TASK GOAL:
Word for word, copy out the entries below, but not the pictures in them.

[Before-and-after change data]
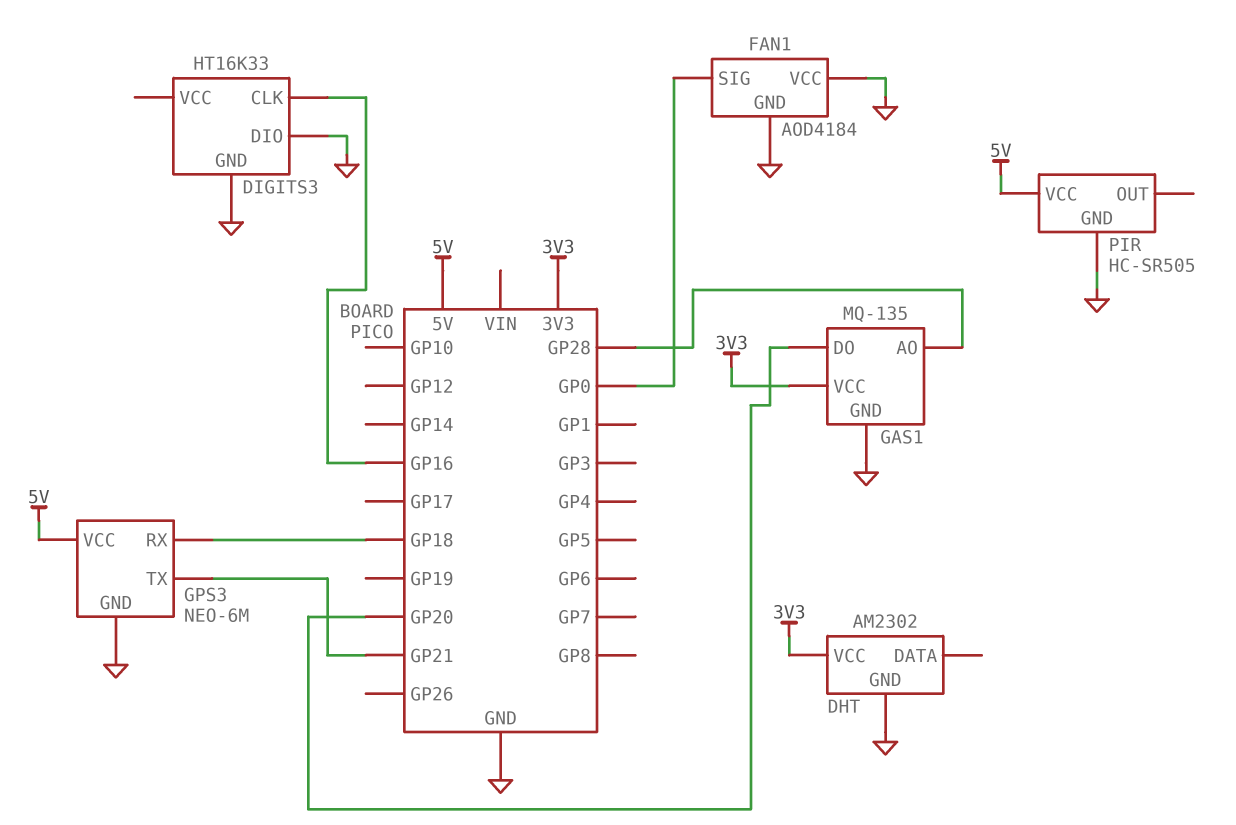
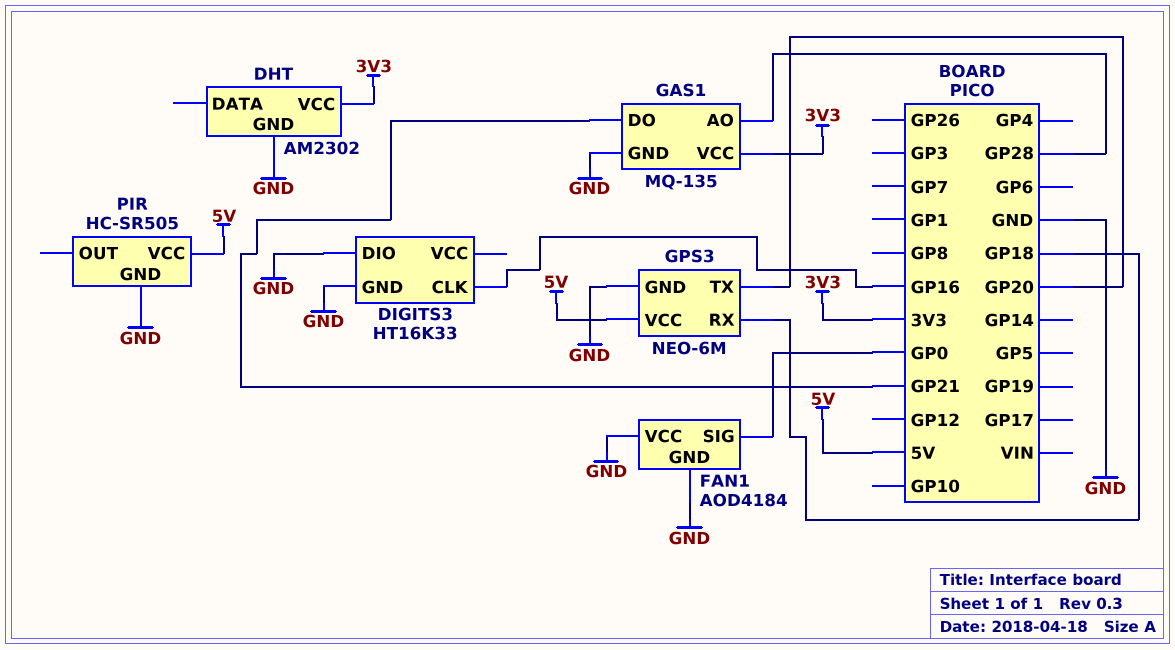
GAS1 pin DO: GP20 -> GP21
GPS3 pin TX: GP21 -> GP20

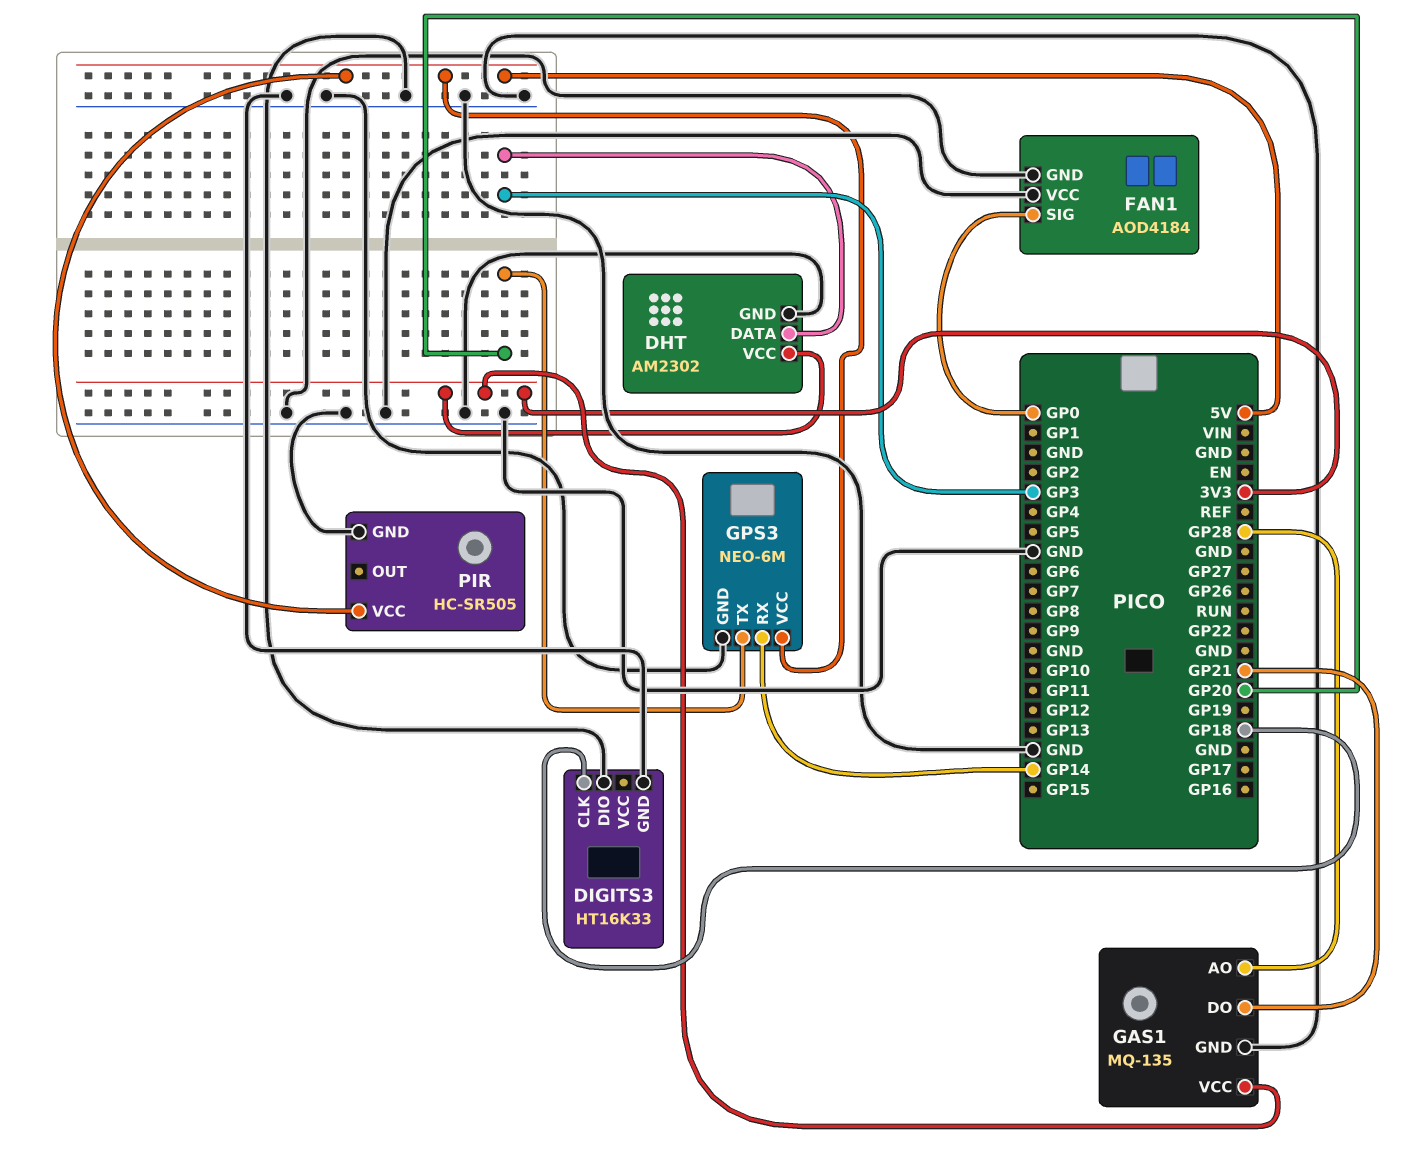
DHT pin DATA: none -> GP3
DIGITS3 pin CLK: GP16 -> GP18
GPS3 pin RX: GP18 -> GP14

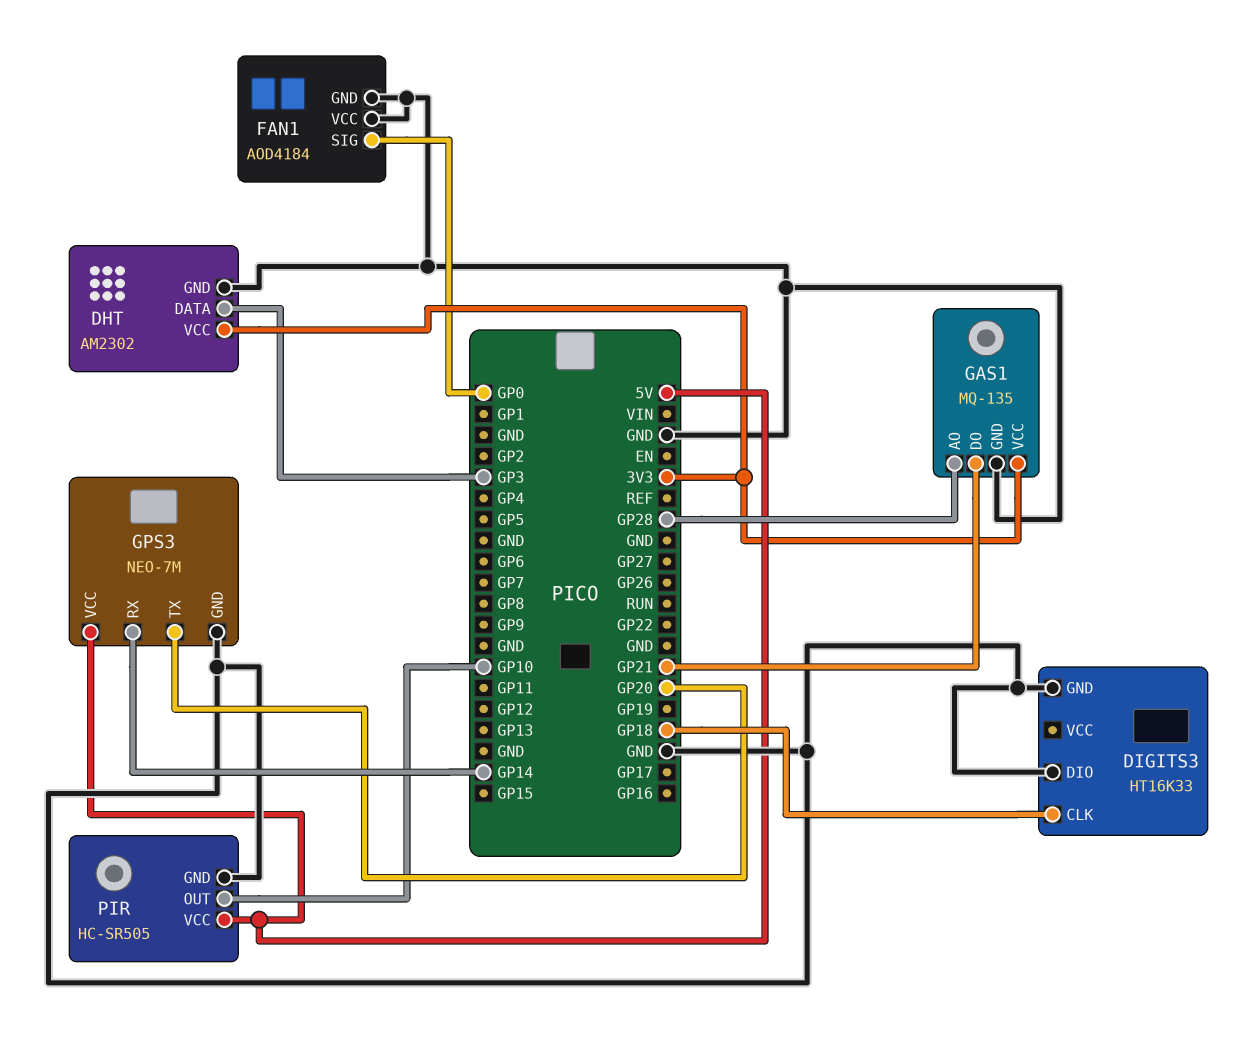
GPS3: NEO-6M -> NEO-7M
PIR pin OUT: none -> GP10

ANSWER BOX:
GAS1 pin DO: GP20 -> GP21
GPS3 pin TX: GP21 -> GP20

DHT pin DATA: none -> GP3
DIGITS3 pin CLK: GP16 -> GP18
GPS3 pin RX: GP18 -> GP14

GPS3: NEO-6M -> NEO-7M
PIR pin OUT: none -> GP10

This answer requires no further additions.